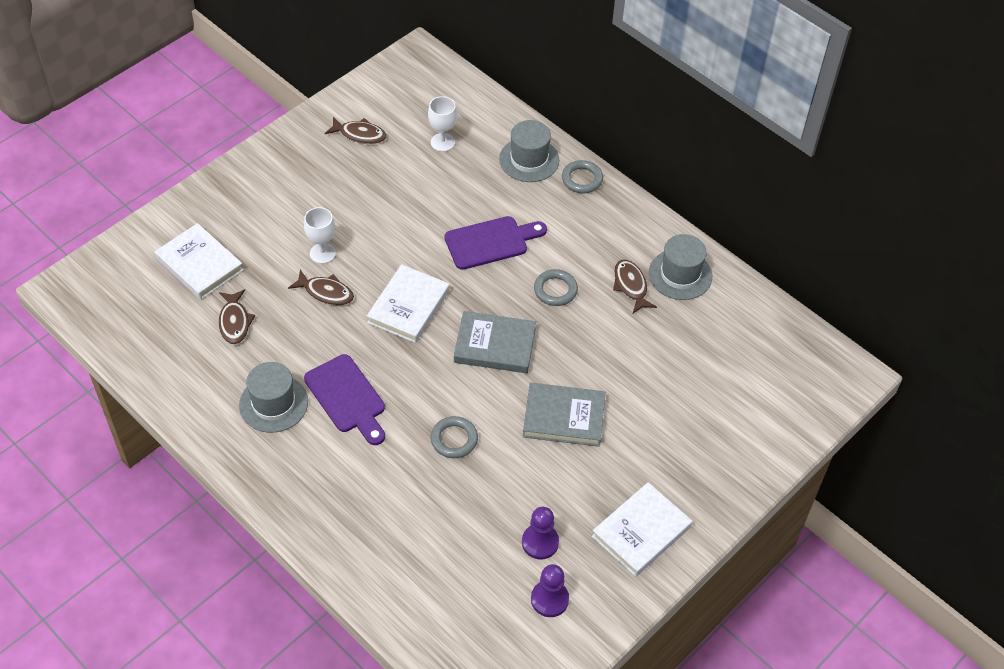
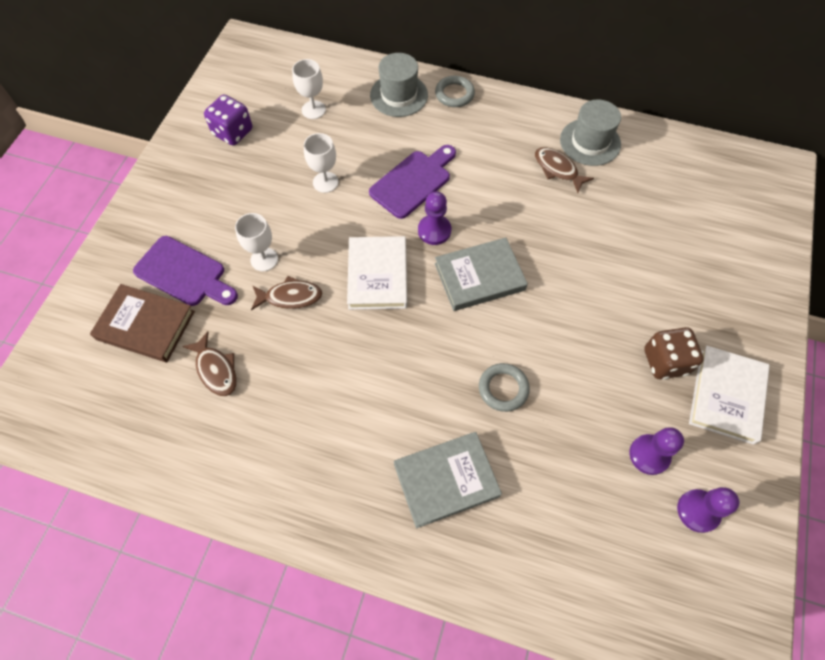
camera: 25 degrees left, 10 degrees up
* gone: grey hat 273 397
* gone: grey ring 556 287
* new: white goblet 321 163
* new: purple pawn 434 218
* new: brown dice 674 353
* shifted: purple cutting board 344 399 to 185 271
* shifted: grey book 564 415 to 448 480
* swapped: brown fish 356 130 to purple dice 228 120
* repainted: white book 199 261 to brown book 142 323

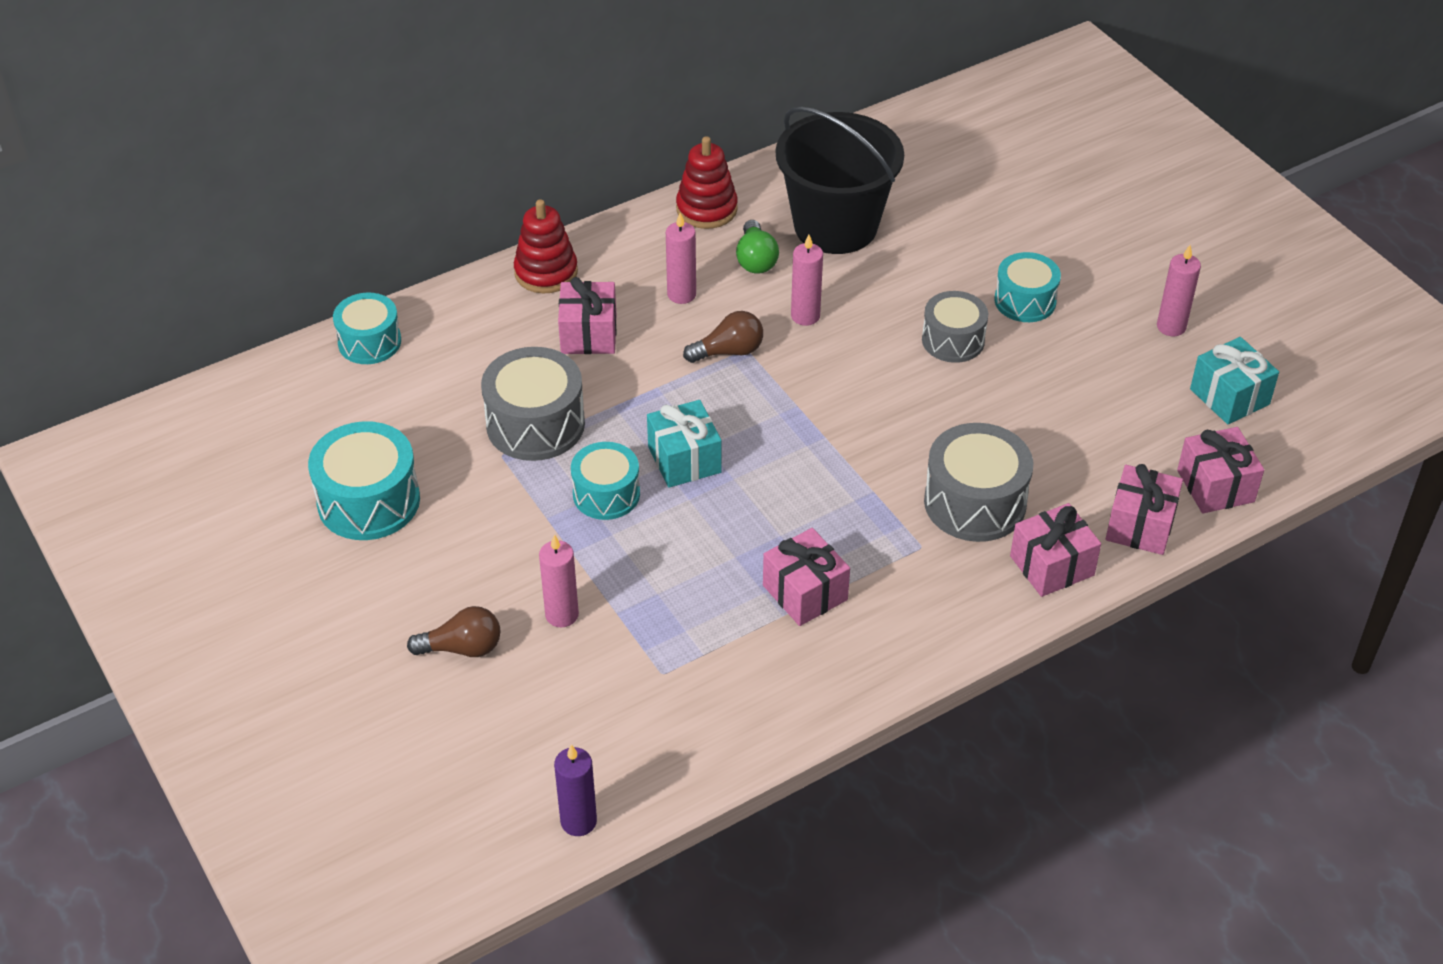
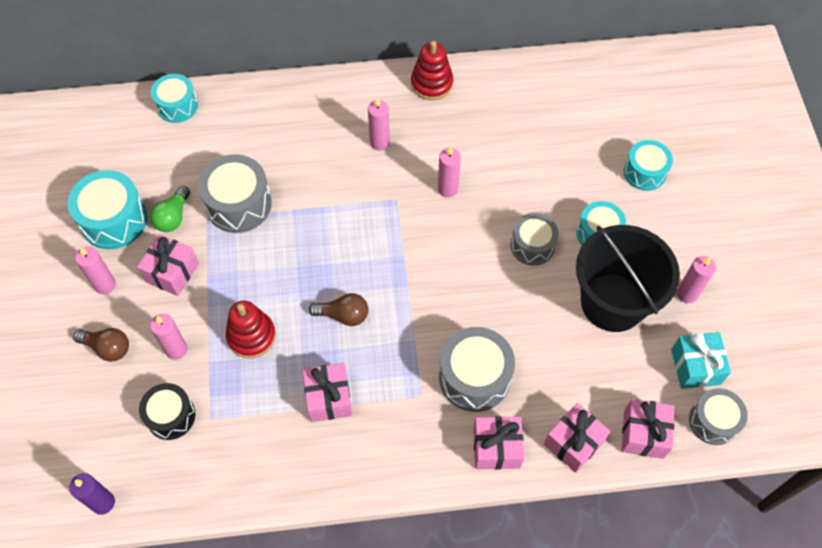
camera: 25 degrees right, 15 degrees up
* gone: turquoise gift 684 444
* new: pink candle 95 270
* new: black drum 167 411
* new: grey drum 718 416
* shifted: red stacking toy 546 246 to 251 330
* shifted: pink gift 587 315 to 168 265
* shifted: turquoise drum 605 481 to 648 165
* shifted: brown light bulb 723 337 to 338 309
* shifted: green light bulb 757 247 to 170 209
* shifted: black bucket 840 180 to 628 278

--- --- ---

__Problem to work on__: Output each record above word for word, leaving out images.

__Output below__:
camera: 25 degrees left, 10 degrees up
* gone: grey hat 273 397
* gone: grey ring 556 287
* new: white goblet 321 163
* new: purple pawn 434 218
* new: brown dice 674 353
* shifted: purple cutting board 344 399 to 185 271
* shifted: grey book 564 415 to 448 480
* swapped: brown fish 356 130 to purple dice 228 120
* repainted: white book 199 261 to brown book 142 323

camera: 25 degrees right, 15 degrees up
* gone: turquoise gift 684 444
* new: pink candle 95 270
* new: black drum 167 411
* new: grey drum 718 416
* shifted: red stacking toy 546 246 to 251 330
* shifted: pink gift 587 315 to 168 265
* shifted: turquoise drum 605 481 to 648 165
* shifted: brown light bulb 723 337 to 338 309
* shifted: green light bulb 757 247 to 170 209
* shifted: black bucket 840 180 to 628 278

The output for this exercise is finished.